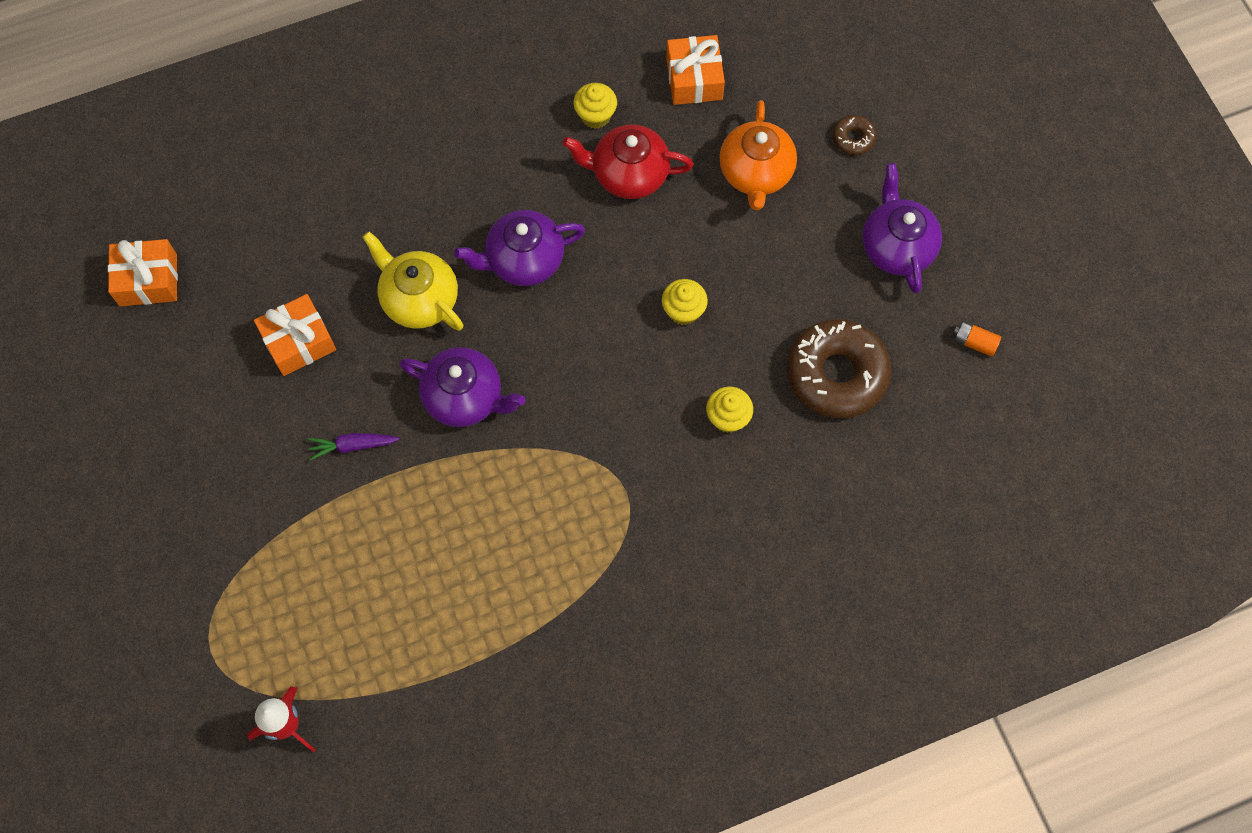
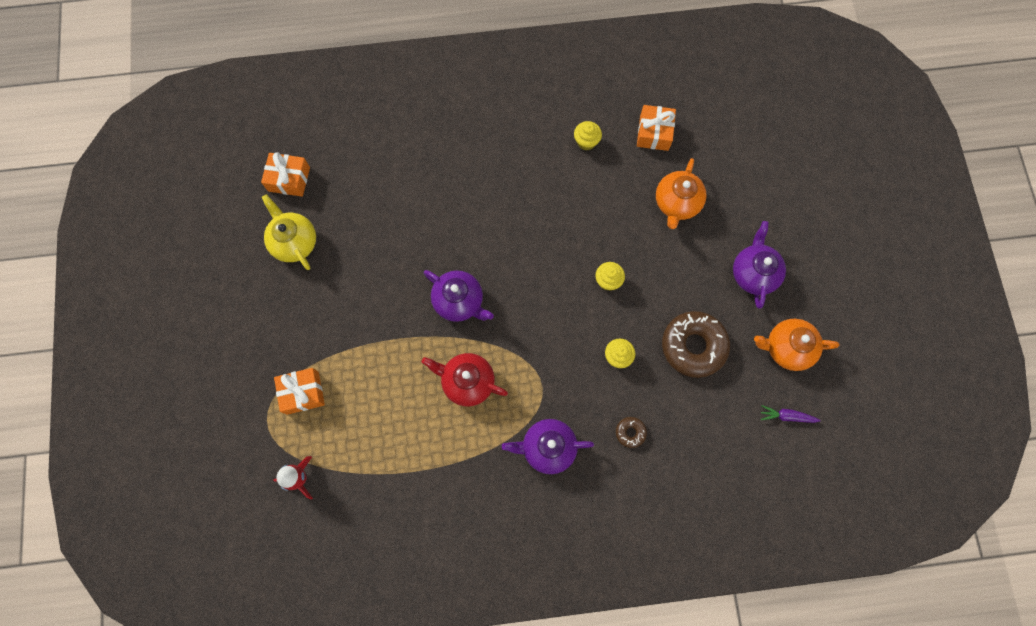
camera: 15 degrees right, 5 degrees up
(298, 342) = (368, 240): orange gift -> orange gift (302, 393)
(352, 446) = (383, 314): purple carrot -> purple carrot (786, 416)
(419, 299) = (447, 232): yellow teapot -> yellow teapot (294, 242)
(523, 260) = (517, 223): purple teapot -> purple teapot (547, 448)
(628, 174) = (597, 184): red teapot -> red teapot (467, 382)
(853, 138) = (744, 196): brown donut -> brown donut (630, 432)
(974, 342) = (787, 348): orange battery -> orange teapot

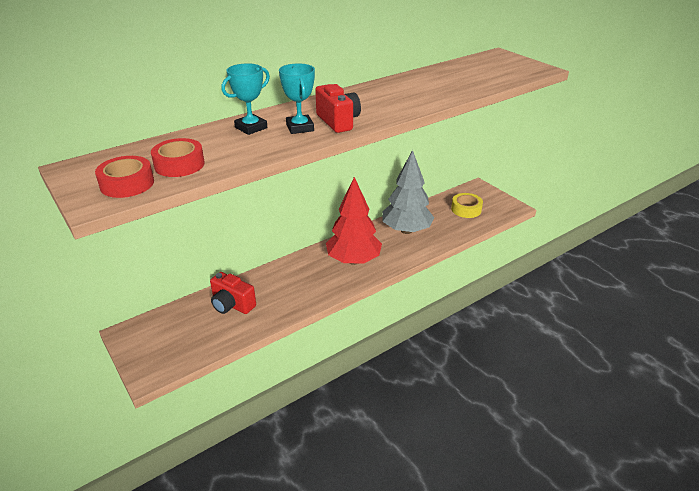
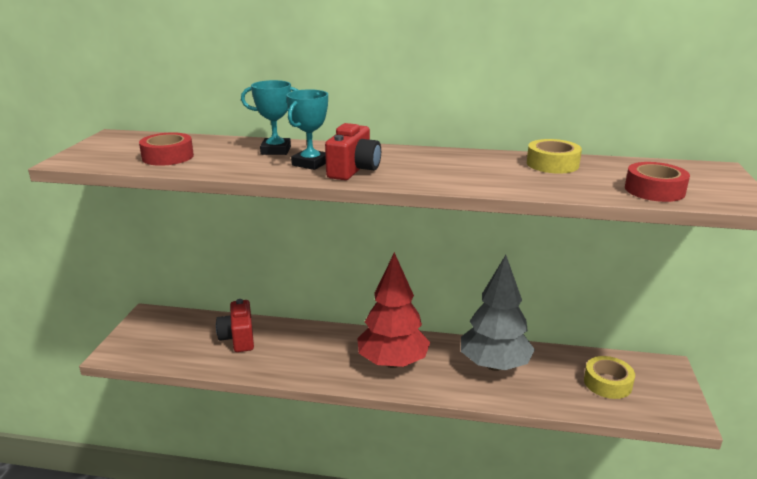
camera: 45 degrees right, 10 degrees down
(127, 184) = (112, 156): red tape -> red tape (654, 190)
(429, 77) = (552, 164): none -> yellow tape

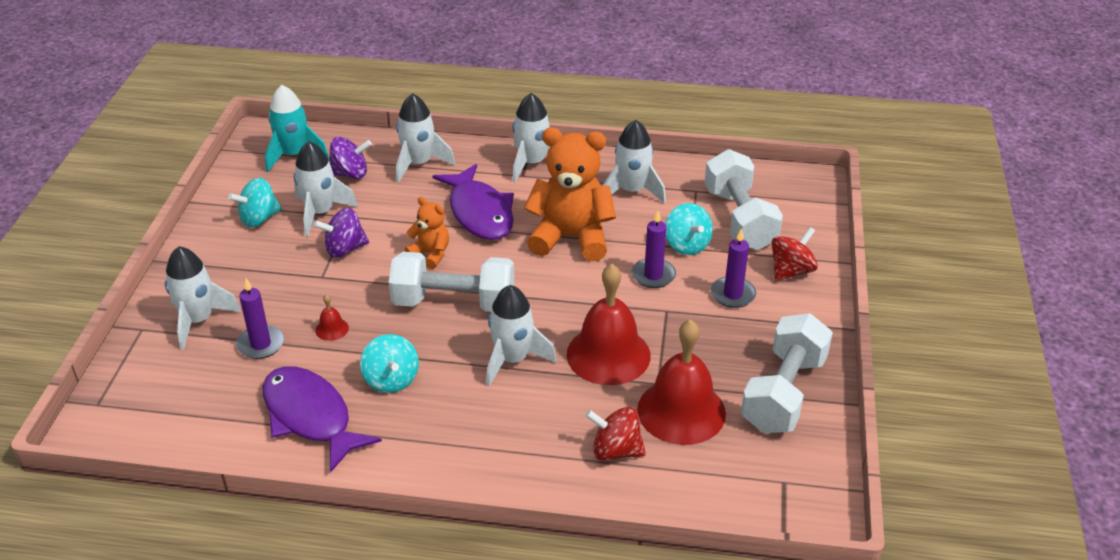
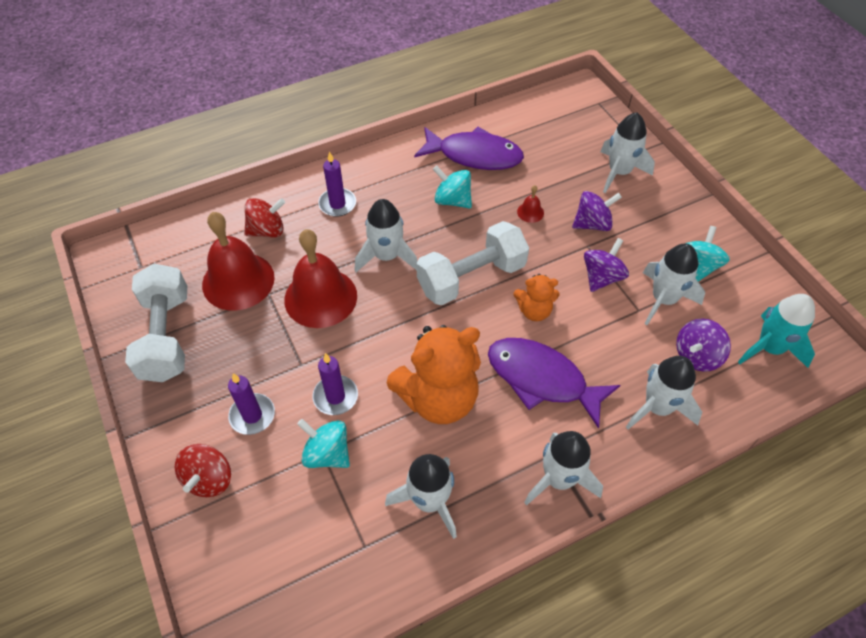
camera: 145 degrees right, 15 degrees up
(261, 344) = (560, 179): purple candle -> purple candle (337, 204)
(292, 290) = (592, 224): none -> purple spinning top
(739, 219) = (294, 527): white dumbbell -> none

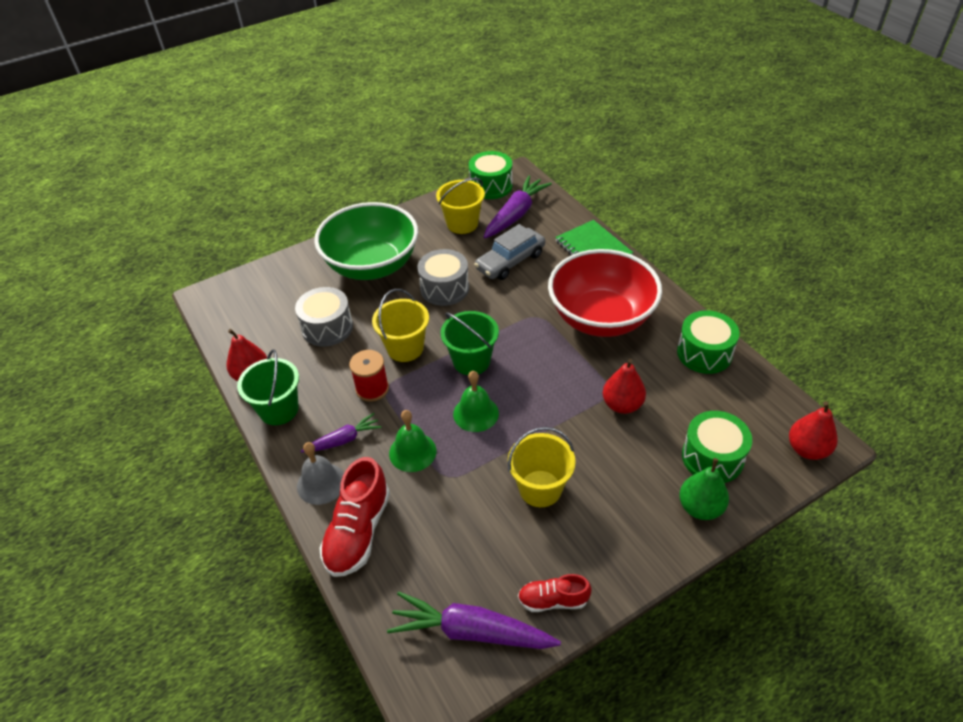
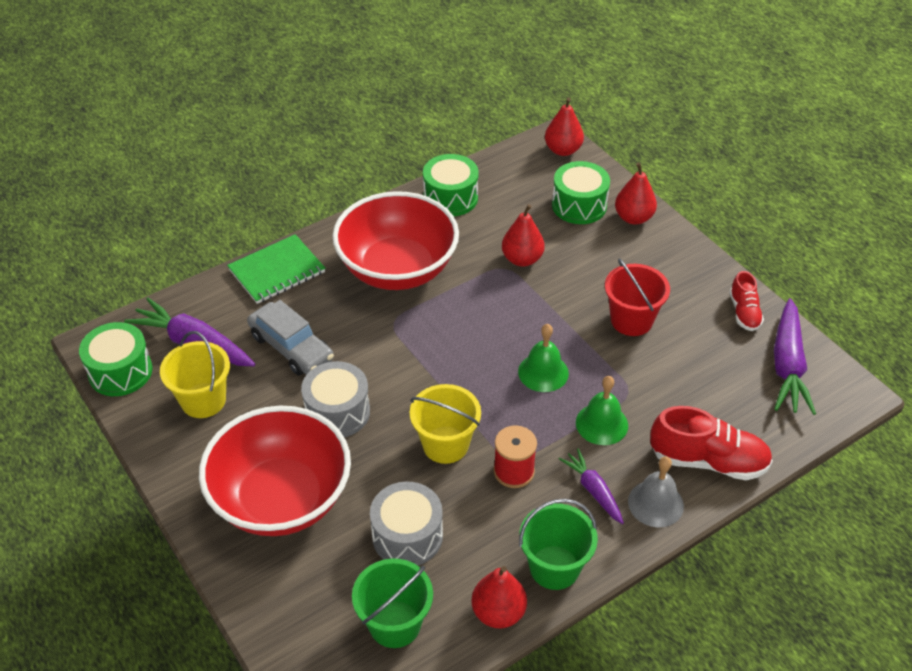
camera: 95 degrees left, 0 degrees up
(372, 265) = (281, 499): green bowl -> red bowl
(471, 361) = (466, 379): green bucket -> green bucket (395, 624)
(540, 488) = (631, 320): yellow bucket -> red bucket
(700, 507) = (633, 218): green pear -> red pear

—————

Return word for word the lines of the listing above, starting at the line with "camera: 45 degrees right, 10 degrees down" and ending at the line with "(292, 290) = (592, 224): none", both included. Pictures do not belong in the copy.

camera: 45 degrees right, 10 degrees down
(127, 184) = (112, 156): red tape -> red tape (654, 190)
(429, 77) = (552, 164): none -> yellow tape

camera: 145 degrees right, 15 degrees up
(261, 344) = (560, 179): purple candle -> purple candle (337, 204)
(292, 290) = (592, 224): none -> purple spinning top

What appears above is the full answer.